**Data excerpt:**
%%

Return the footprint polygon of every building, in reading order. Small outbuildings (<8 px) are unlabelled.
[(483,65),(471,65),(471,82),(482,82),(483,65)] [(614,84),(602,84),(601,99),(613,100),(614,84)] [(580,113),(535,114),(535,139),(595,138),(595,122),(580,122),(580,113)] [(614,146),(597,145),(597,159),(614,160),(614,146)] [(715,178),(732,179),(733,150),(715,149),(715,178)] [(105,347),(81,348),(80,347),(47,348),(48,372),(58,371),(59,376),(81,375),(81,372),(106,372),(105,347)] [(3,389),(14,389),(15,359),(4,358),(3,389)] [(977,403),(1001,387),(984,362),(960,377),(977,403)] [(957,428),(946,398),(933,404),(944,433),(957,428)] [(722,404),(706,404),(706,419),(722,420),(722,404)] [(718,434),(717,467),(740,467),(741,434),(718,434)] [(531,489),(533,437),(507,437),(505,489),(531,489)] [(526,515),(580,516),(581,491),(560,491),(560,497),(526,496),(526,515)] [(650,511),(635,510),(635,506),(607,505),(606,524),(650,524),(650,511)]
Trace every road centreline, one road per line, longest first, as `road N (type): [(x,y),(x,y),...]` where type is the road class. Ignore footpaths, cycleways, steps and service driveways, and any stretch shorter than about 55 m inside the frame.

%%

**Aim of the exercise:**
Print the data above again, with nothing altered and nothing left out.

**Solution:**
Return the footprint polygon of every building, in reading order. Small outbuildings (<8 px) are unlabelled.
[(483,65),(471,65),(471,82),(482,82),(483,65)] [(614,84),(602,84),(601,99),(613,100),(614,84)] [(580,113),(535,114),(535,139),(595,138),(595,122),(580,122),(580,113)] [(614,146),(597,145),(597,159),(614,160),(614,146)] [(715,178),(732,179),(733,150),(715,149),(715,178)] [(105,347),(81,348),(80,347),(47,348),(48,372),(58,371),(59,376),(81,375),(81,372),(106,372),(105,347)] [(3,389),(14,389),(15,359),(4,358),(3,389)] [(977,403),(1001,387),(984,362),(960,377),(977,403)] [(957,428),(946,398),(933,404),(944,433),(957,428)] [(722,404),(706,404),(706,419),(722,420),(722,404)] [(718,434),(717,467),(740,467),(741,434),(718,434)] [(531,489),(533,437),(507,437),(505,489),(531,489)] [(526,515),(580,516),(581,491),(560,491),(560,497),(526,496),(526,515)] [(650,511),(635,510),(635,506),(607,505),(606,524),(650,524),(650,511)]
Trace every road centreline, one road per line, longest first, as `road N (type): [(x,y),(x,y),...]` where type is the road class. Ignore footpaths, cycleways, steps and service driveways, and any stretch shorter than about 55 m inside the frame.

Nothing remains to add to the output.